* Goal of the exercise: Word for word, the data below must be repeated in full; no picture is to be included.

* Input material:
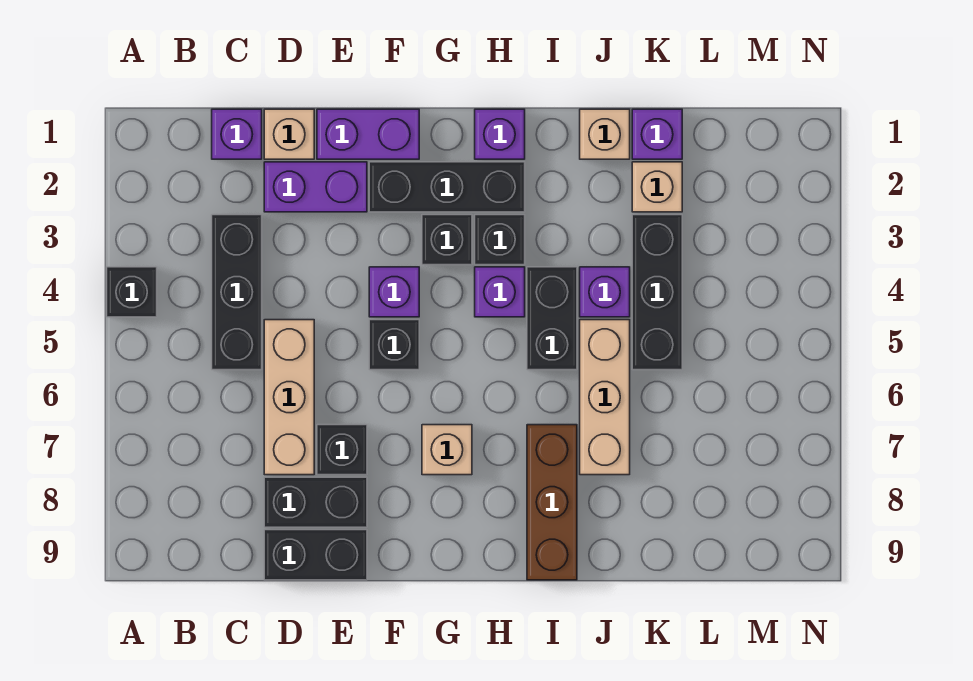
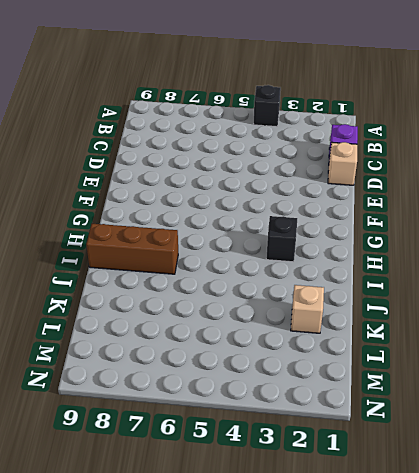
none -> black brick C3:C5 level 1
none -> purple brick D2:E2 level 1
none -> tan brick D5:D7 level 1

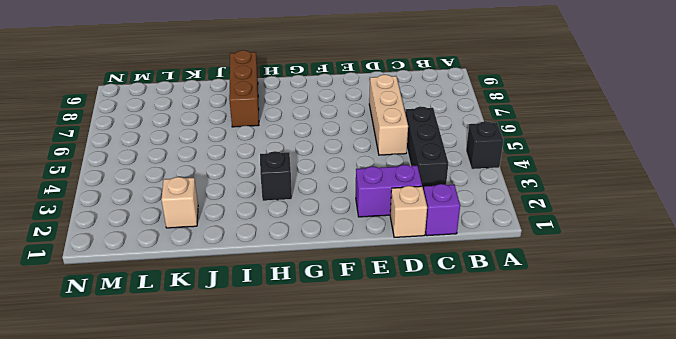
none -> black brick D8:E8 level 1
none -> black brick D9:E9 level 1
none -> purple brick E1:F1 level 1

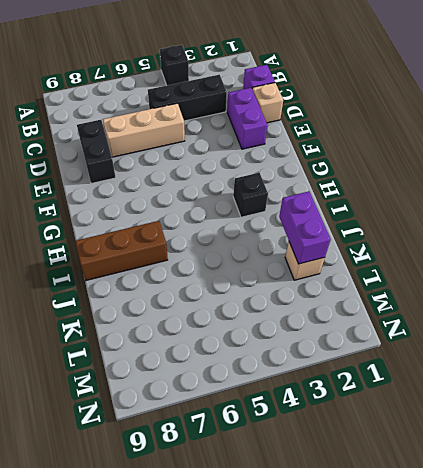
purple brick J2:K2 level 2 -> purple brick E1:F1 level 1
none -> black brick D9:E9 level 1
none -> black brick E7 level 1
none -> black brick F2:H2 level 1

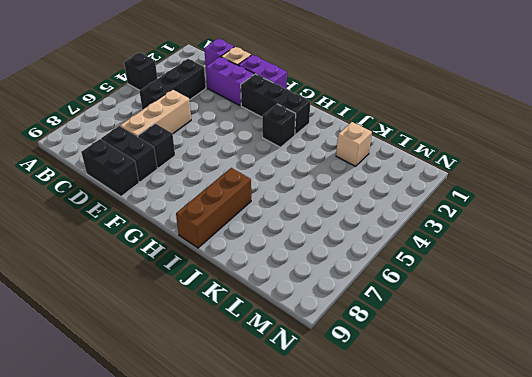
none -> purple brick F4 level 1
none -> black brick F5 level 1
none -> black brick G3 level 1

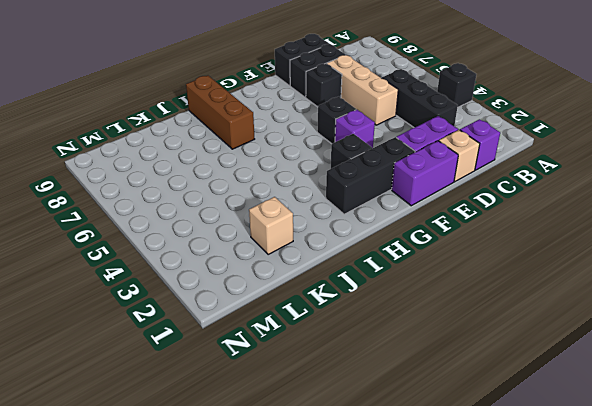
none -> tan brick G7 level 1
none -> purple brick H1 level 1
none -> black brick H3 level 1

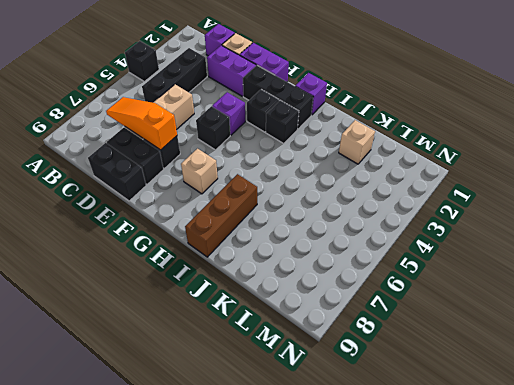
orange slope C7:E7 level 2 top E -> none
none -> purple brick H4 level 1
none -> black brick I4:I5 level 1
none -> tan brick J1 level 1

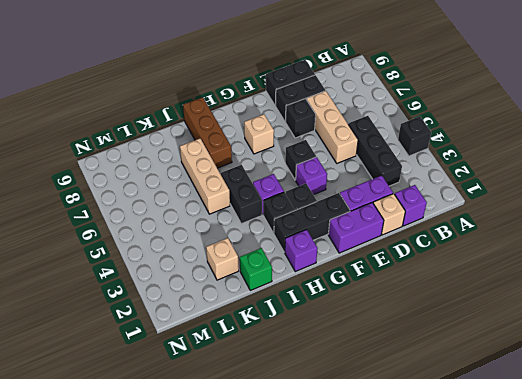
green brick J1 level 1 -> tan brick J1 level 1
none -> purple brick J4 level 1
none -> purple brick K1 level 1
none -> black brick K3:K5 level 1

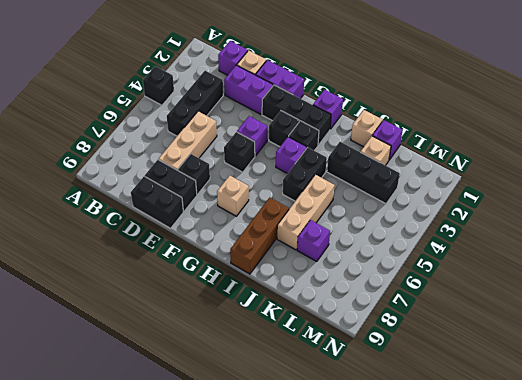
black brick J3:L3 level 1 -> black brick K3:K5 level 1
purple brick K7 level 1 -> purple brick J4 level 1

* Your response:
none -> black brick C3:C5 level 1
none -> purple brick D2:E2 level 1
none -> tan brick D5:D7 level 1

none -> black brick D8:E8 level 1
none -> black brick D9:E9 level 1
none -> purple brick E1:F1 level 1

purple brick J2:K2 level 2 -> purple brick E1:F1 level 1
none -> black brick D9:E9 level 1
none -> black brick E7 level 1
none -> black brick F2:H2 level 1

none -> purple brick F4 level 1
none -> black brick F5 level 1
none -> black brick G3 level 1

none -> tan brick G7 level 1
none -> purple brick H1 level 1
none -> black brick H3 level 1

orange slope C7:E7 level 2 top E -> none
none -> purple brick H4 level 1
none -> black brick I4:I5 level 1
none -> tan brick J1 level 1

green brick J1 level 1 -> tan brick J1 level 1
none -> purple brick J4 level 1
none -> purple brick K1 level 1
none -> black brick K3:K5 level 1

black brick J3:L3 level 1 -> black brick K3:K5 level 1
purple brick K7 level 1 -> purple brick J4 level 1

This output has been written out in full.